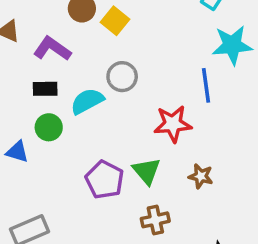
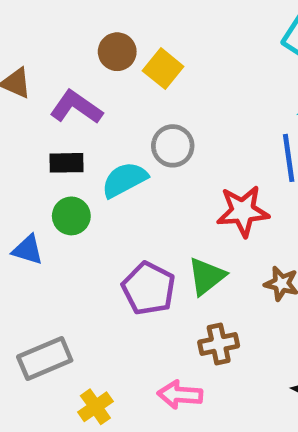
green triangle: (147, 171) -> (207, 276), turned 32

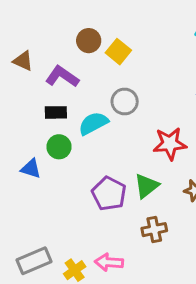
gray rectangle: (45, 358) -> (34, 261), moved
pink arrow: (180, 395) -> (109, 262), moved

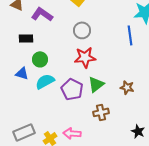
black rectangle: (56, 112) -> (26, 38), moved
cyan semicircle: (93, 123) -> (45, 81), moved
red star: (170, 144) -> (85, 57), moved

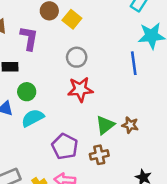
purple L-shape: (42, 14) -> (29, 38), turned 65
green triangle: (96, 84) -> (105, 125), moved
purple pentagon: (72, 89) -> (65, 146), moved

WORK INSTRUCTIONS:
Note each line above that holds "rectangle", then copy all of them.

ANSWER AREA:
gray rectangle: (45, 358) -> (34, 261), moved
black rectangle: (56, 112) -> (26, 38), moved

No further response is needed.